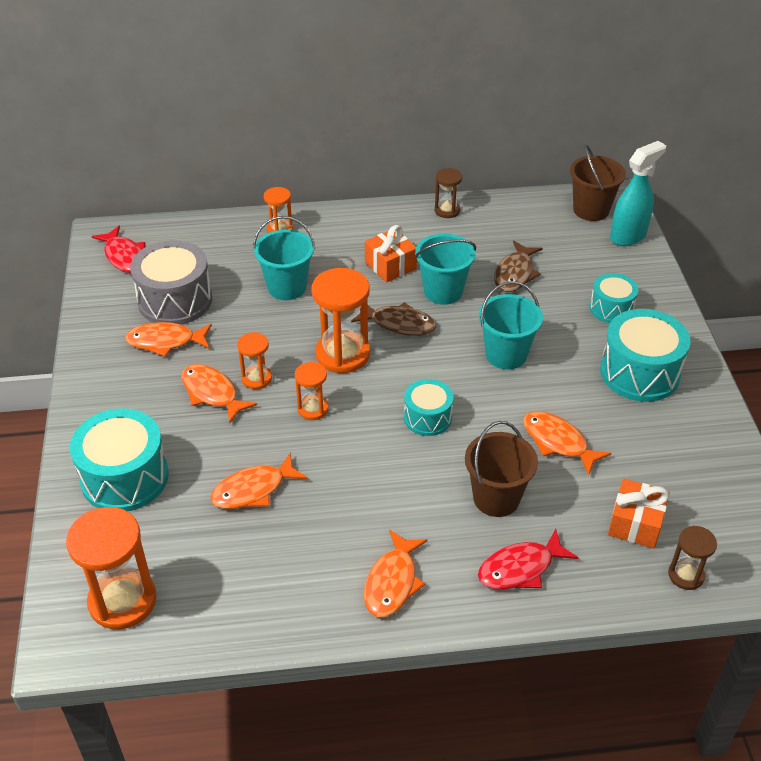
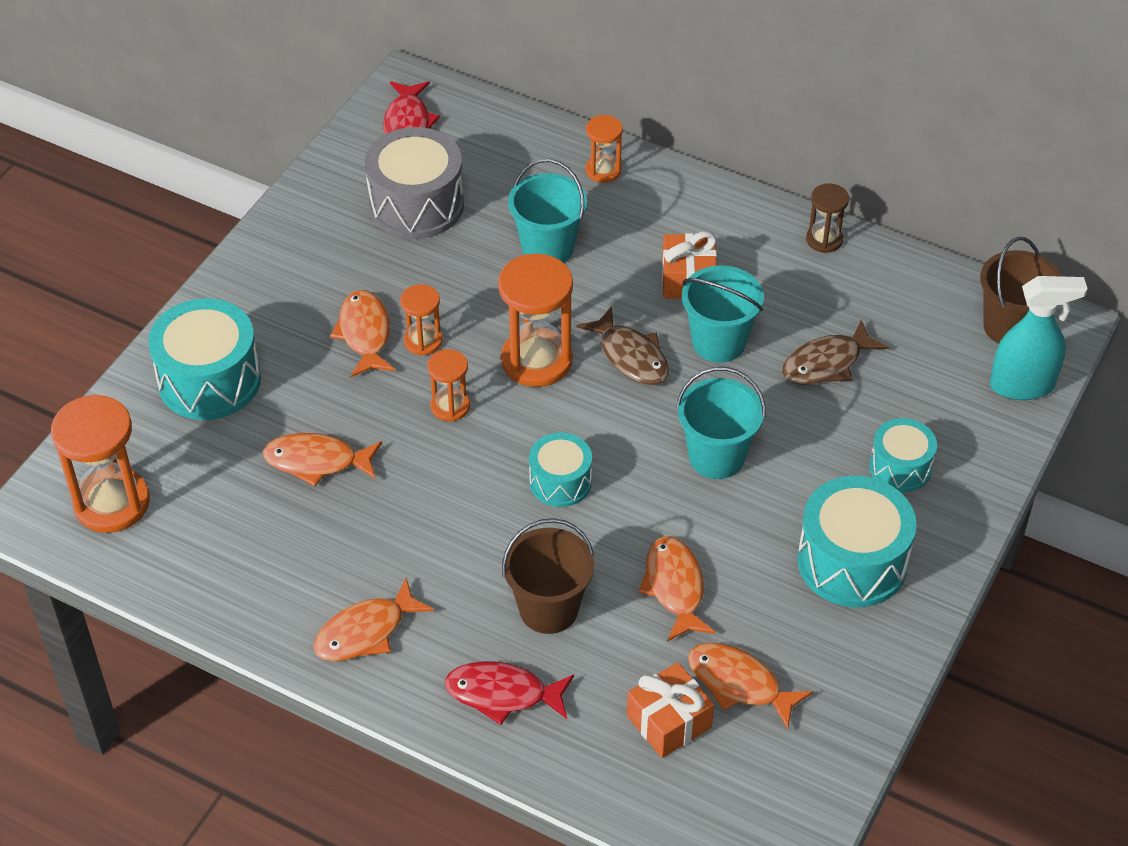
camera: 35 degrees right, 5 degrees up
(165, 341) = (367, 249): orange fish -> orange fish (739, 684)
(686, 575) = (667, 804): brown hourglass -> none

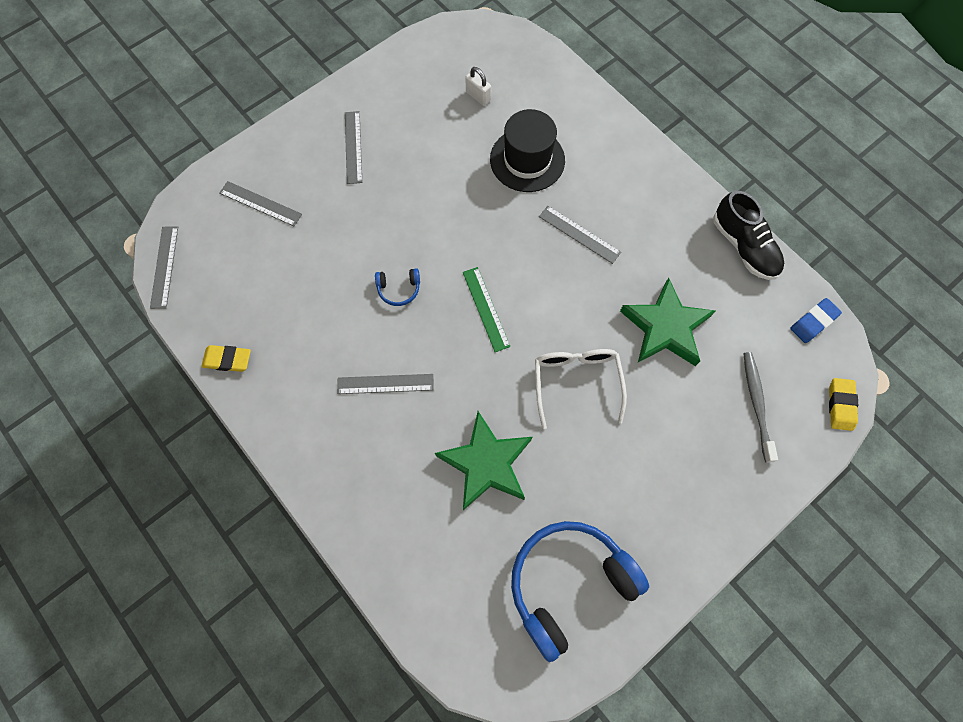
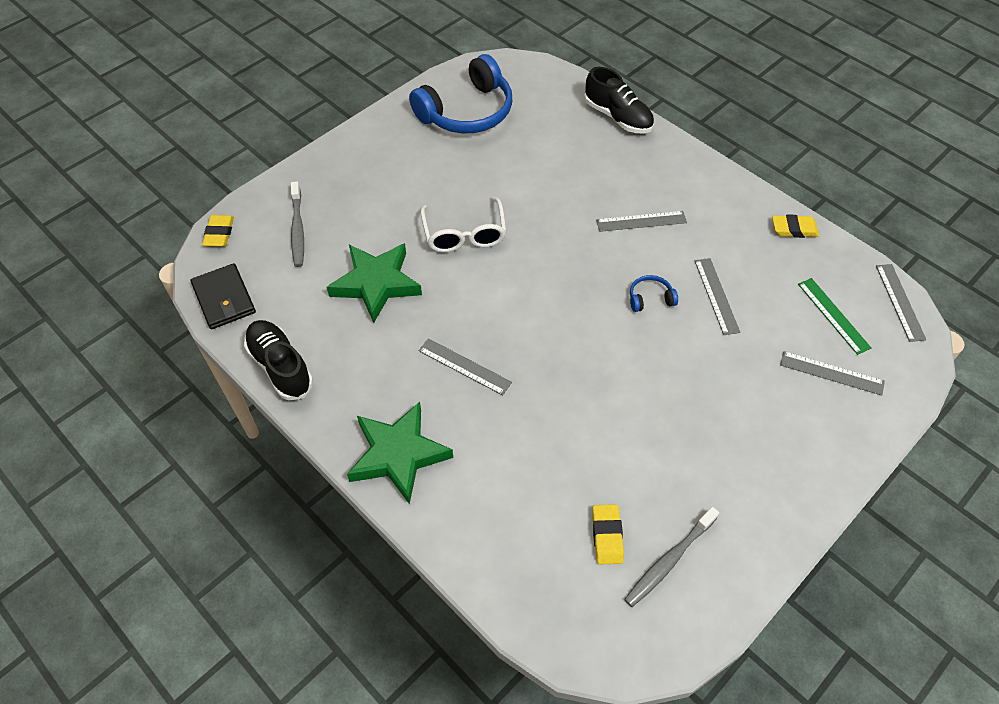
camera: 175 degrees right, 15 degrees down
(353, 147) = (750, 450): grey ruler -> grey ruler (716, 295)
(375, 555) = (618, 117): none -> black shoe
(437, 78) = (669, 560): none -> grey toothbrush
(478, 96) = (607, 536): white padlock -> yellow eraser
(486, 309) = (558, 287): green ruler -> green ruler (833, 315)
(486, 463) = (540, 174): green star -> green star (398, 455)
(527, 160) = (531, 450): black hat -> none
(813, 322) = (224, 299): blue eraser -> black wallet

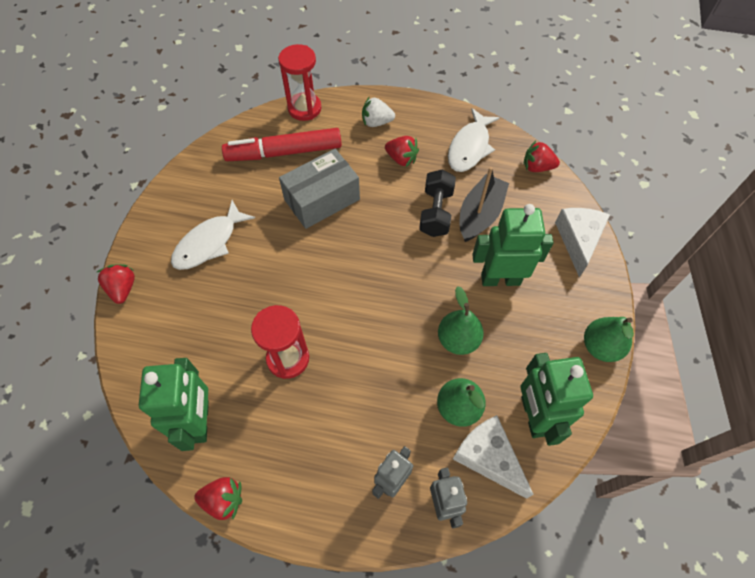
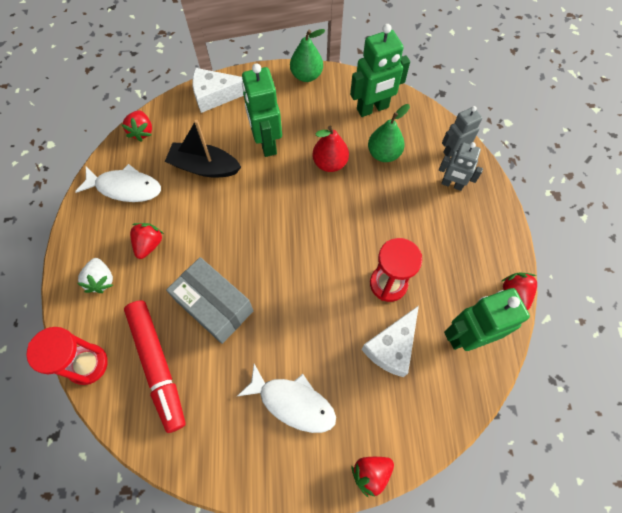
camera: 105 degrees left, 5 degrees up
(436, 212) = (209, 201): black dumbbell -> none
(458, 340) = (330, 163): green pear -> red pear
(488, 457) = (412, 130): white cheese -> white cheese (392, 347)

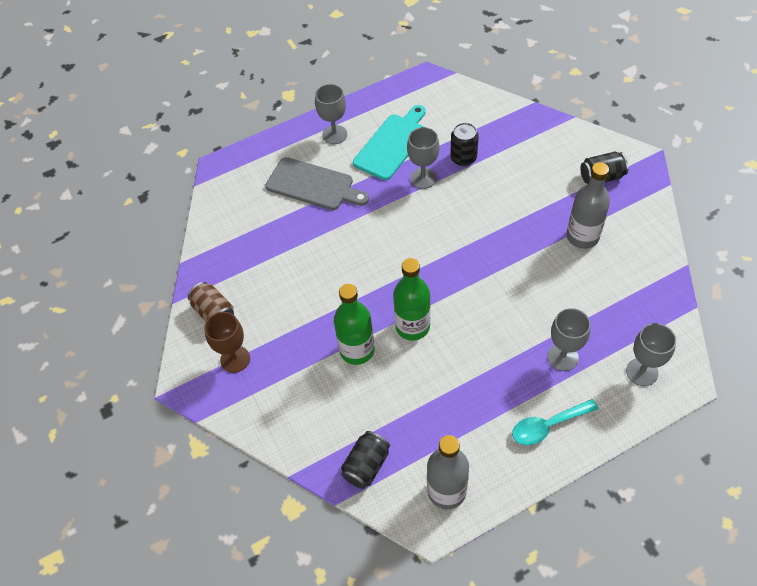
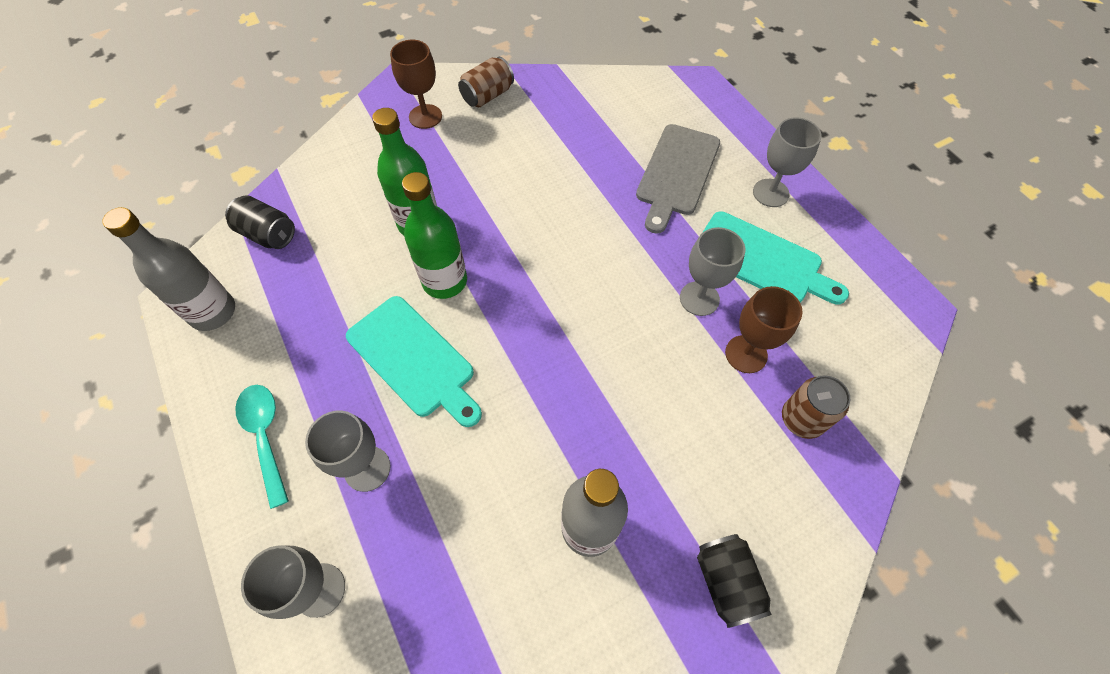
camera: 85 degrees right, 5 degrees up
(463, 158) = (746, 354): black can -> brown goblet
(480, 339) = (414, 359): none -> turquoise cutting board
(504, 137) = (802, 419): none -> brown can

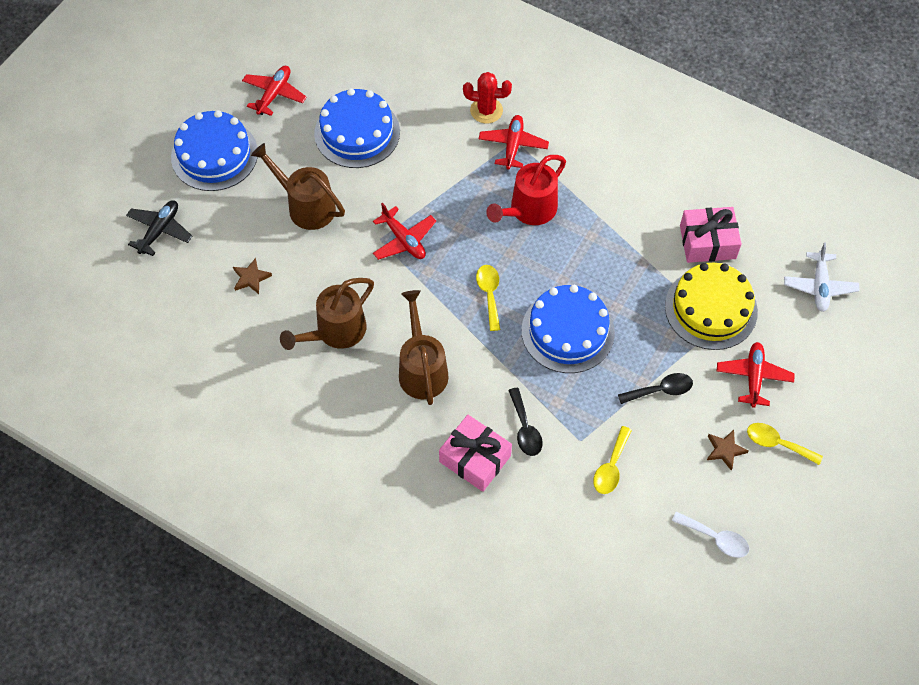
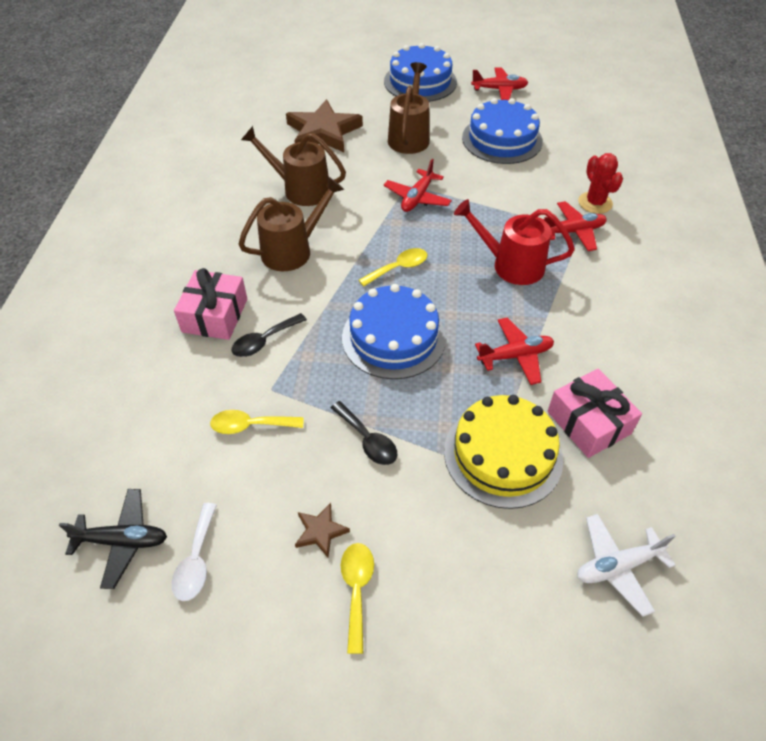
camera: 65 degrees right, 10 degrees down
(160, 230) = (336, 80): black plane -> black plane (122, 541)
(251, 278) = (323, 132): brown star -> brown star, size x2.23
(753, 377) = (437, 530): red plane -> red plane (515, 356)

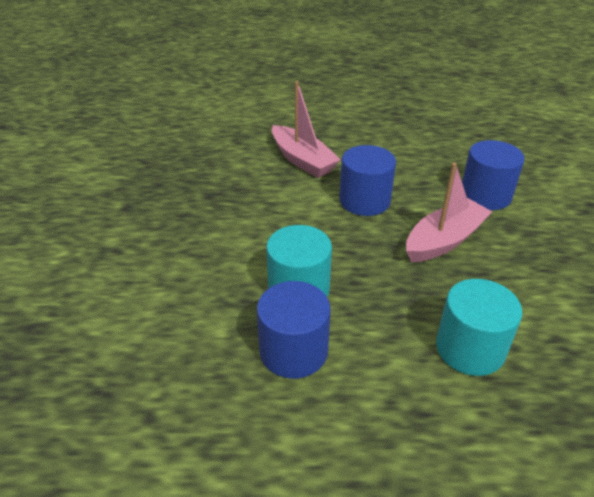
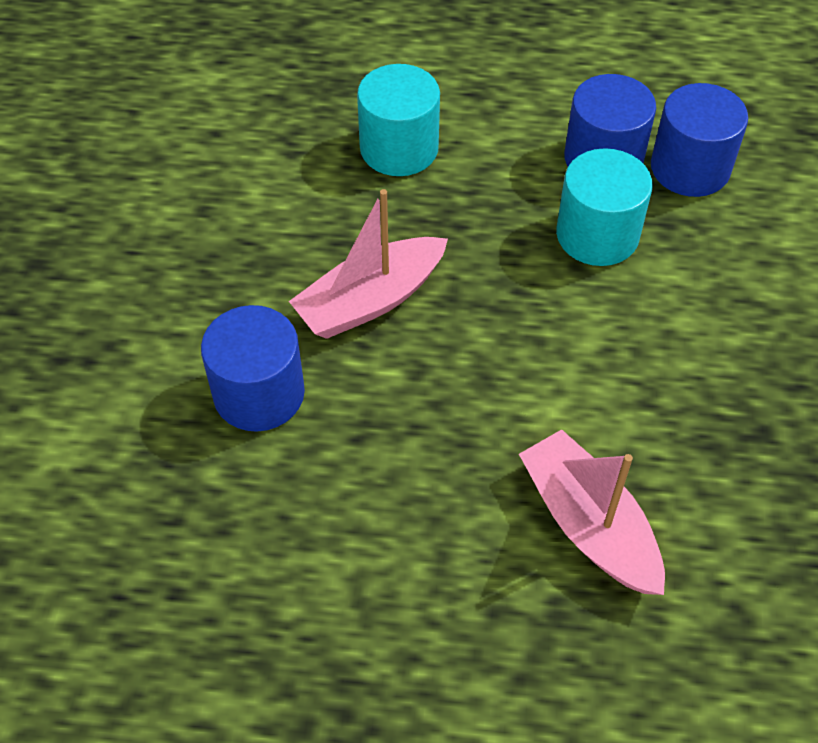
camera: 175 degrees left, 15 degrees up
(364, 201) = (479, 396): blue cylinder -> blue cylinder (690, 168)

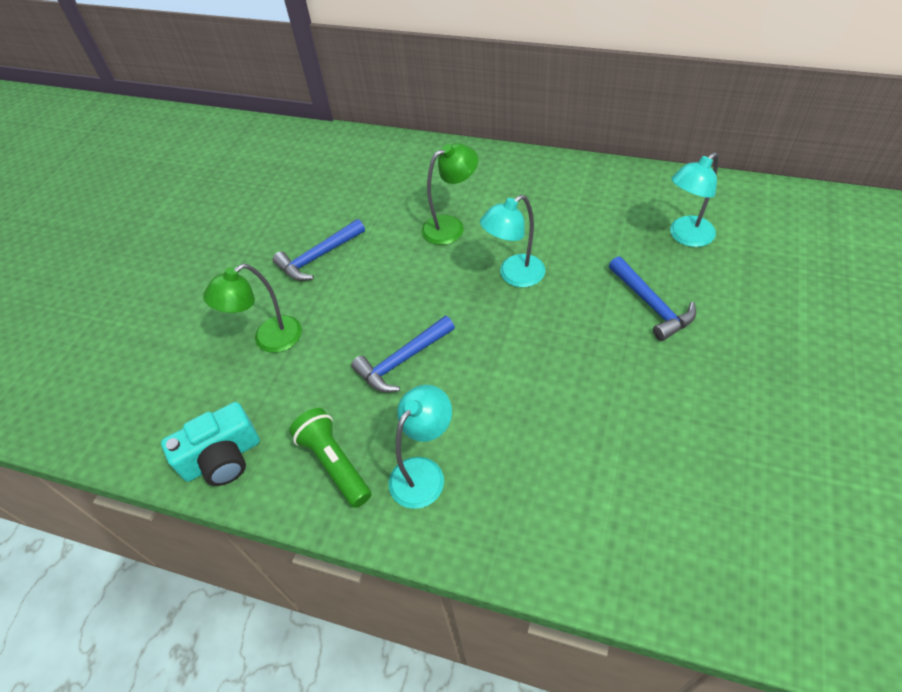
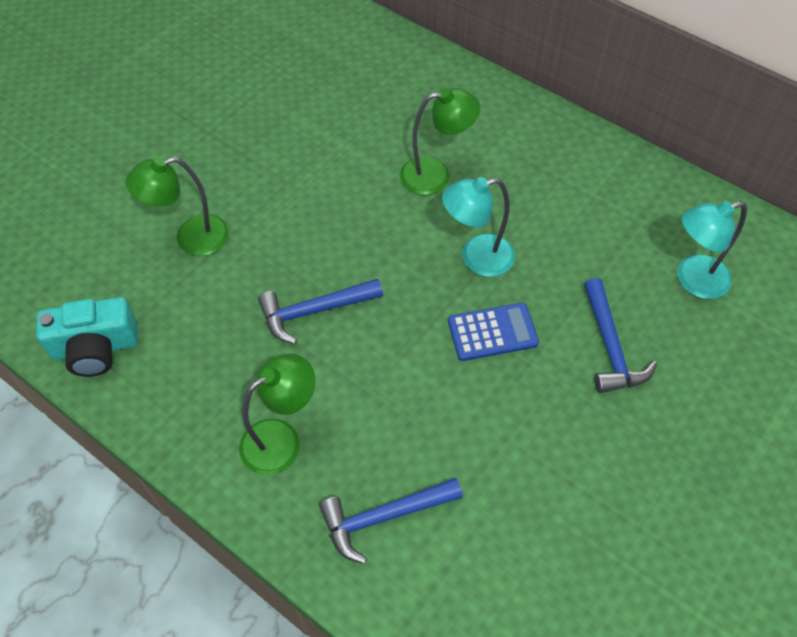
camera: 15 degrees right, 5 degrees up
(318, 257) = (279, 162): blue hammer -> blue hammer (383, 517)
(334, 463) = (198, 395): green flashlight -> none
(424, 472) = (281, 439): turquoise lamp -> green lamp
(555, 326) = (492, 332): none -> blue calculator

AIM OF THE EXERCISE ::
Quote the data above exactly from the line with "camera: 175 degrees right, 15 degrees down" to the line with "camera: 175 degrees left, 15 degrees up", both ends counted, and nothing else. Pictures don't go in.

ANSWER BOX ::
camera: 175 degrees right, 15 degrees down
(353, 147) = (750, 450): grey ruler -> grey ruler (716, 295)
(375, 555) = (618, 117): none -> black shoe
(437, 78) = (669, 560): none -> grey toothbrush
(478, 96) = (607, 536): white padlock -> yellow eraser
(486, 309) = (558, 287): green ruler -> green ruler (833, 315)
(486, 463) = (540, 174): green star -> green star (398, 455)
(527, 160) = (531, 450): black hat -> none
(813, 322) = (224, 299): blue eraser -> black wallet

camera: 105 degrees left, 5 degrees up
(436, 212) = (209, 201): black dumbbell -> none
(458, 340) = (330, 163): green pear -> red pear
(488, 457) = (412, 130): white cheese -> white cheese (392, 347)

camera: 85 degrees right, 5 degrees up
(463, 158) = (746, 354): black can -> brown goblet
(480, 339) = (414, 359): none -> turquoise cutting board
(504, 137) = (802, 419): none -> brown can

camera: 65 degrees right, 10 degrees down
(160, 230) = (336, 80): black plane -> black plane (122, 541)
(251, 278) = (323, 132): brown star -> brown star, size x2.23
(753, 377) = (437, 530): red plane -> red plane (515, 356)

camera: 175 degrees left, 15 degrees up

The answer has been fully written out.